(Supplied data Opens)
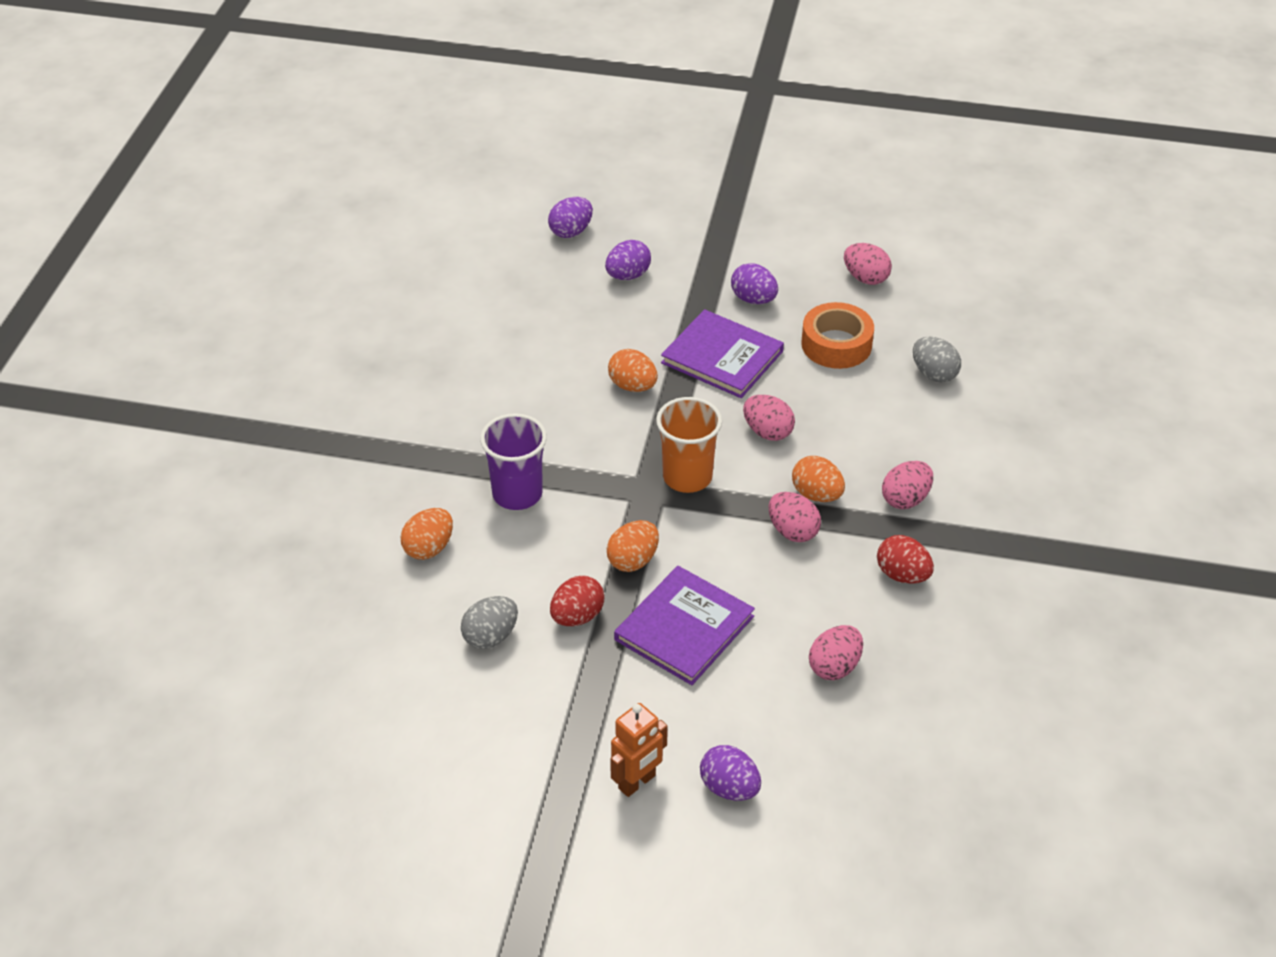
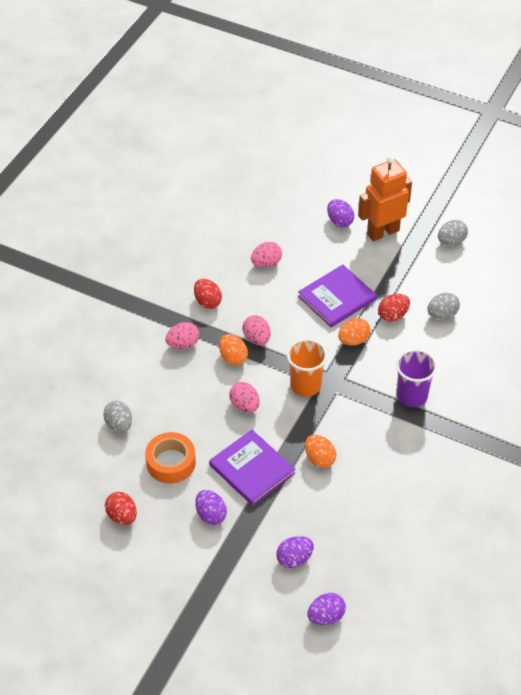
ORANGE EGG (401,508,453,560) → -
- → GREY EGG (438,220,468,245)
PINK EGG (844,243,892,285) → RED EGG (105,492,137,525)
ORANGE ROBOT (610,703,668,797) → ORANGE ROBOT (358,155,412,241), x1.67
(Supplied data Closes)
(Supplied data Opens)
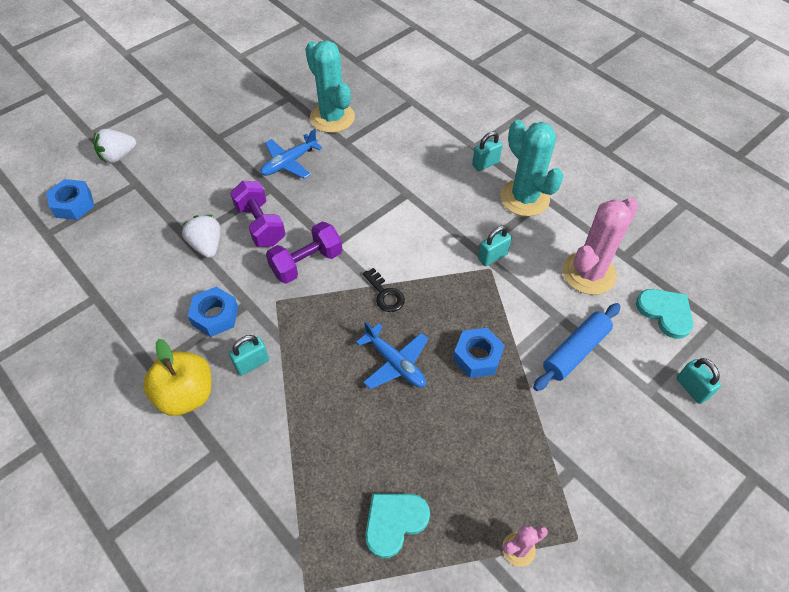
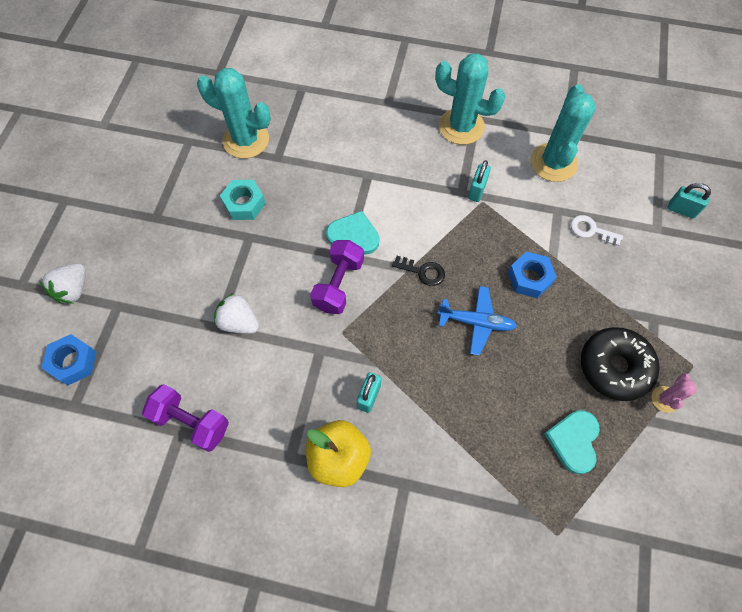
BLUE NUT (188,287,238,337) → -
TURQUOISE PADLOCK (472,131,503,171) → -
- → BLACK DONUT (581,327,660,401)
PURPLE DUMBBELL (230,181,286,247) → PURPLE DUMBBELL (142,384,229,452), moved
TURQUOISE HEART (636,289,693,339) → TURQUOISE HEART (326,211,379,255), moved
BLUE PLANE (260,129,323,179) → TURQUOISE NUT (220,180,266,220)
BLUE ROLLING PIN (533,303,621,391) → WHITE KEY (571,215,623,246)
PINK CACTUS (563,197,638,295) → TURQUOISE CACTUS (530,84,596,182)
(Supplied data Closes)
The expected output is every line from the material above where "TURQUOISE" can be found.

◆ Answer space
TURQUOISE PADLOCK (472,131,503,171) → -
TURQUOISE HEART (636,289,693,339) → TURQUOISE HEART (326,211,379,255), moved
BLUE PLANE (260,129,323,179) → TURQUOISE NUT (220,180,266,220)
PINK CACTUS (563,197,638,295) → TURQUOISE CACTUS (530,84,596,182)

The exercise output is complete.